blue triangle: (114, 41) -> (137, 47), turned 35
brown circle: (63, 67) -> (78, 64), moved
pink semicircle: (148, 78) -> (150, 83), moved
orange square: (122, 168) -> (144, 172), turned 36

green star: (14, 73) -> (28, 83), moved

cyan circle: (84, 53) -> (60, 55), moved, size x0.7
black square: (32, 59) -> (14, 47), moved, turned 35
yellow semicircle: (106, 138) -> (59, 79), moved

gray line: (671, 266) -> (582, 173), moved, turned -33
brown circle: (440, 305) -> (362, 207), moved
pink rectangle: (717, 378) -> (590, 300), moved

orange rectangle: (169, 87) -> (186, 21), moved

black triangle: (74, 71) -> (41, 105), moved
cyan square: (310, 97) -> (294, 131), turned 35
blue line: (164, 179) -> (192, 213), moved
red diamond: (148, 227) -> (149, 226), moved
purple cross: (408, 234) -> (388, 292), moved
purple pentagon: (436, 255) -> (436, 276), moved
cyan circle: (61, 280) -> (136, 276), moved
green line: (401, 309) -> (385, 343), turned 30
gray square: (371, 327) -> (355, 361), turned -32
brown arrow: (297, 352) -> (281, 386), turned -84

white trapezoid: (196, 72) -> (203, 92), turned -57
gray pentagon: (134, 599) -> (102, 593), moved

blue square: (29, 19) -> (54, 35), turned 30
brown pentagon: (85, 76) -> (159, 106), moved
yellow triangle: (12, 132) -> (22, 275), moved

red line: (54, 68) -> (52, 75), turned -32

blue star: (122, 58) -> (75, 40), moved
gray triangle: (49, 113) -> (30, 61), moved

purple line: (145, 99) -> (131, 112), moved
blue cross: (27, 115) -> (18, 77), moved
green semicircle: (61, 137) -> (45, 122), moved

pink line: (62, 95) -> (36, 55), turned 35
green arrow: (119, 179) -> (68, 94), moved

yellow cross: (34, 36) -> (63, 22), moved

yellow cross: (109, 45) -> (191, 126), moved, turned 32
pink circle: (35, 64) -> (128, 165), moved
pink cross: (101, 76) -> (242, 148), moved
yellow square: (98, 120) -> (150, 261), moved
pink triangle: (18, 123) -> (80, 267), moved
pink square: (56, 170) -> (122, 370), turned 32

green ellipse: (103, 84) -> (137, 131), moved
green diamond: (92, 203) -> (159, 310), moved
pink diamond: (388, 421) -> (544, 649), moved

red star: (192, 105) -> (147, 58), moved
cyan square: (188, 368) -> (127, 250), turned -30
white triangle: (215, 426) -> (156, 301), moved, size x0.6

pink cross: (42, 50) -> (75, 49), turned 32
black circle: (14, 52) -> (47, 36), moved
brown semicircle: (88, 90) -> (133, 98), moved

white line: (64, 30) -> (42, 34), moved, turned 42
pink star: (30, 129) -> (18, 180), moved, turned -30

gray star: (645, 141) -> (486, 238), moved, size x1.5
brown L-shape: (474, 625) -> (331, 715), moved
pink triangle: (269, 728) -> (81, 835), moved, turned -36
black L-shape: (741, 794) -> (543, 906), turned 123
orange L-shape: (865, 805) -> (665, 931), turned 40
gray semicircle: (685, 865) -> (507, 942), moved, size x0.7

▸ Exercise: Transcribe the lines above between the line holding "orange rectangle: (169, 87)" and the line holding "purple pentagon: (436, 255)", inclusive, exactly as they stand and with nothing added.

▸ Completed task:
orange rectangle: (169, 87) -> (186, 21), moved

black triangle: (74, 71) -> (41, 105), moved
cyan square: (310, 97) -> (294, 131), turned 35
blue line: (164, 179) -> (192, 213), moved
red diamond: (148, 227) -> (149, 226), moved
purple cross: (408, 234) -> (388, 292), moved
purple pentagon: (436, 255) -> (436, 276), moved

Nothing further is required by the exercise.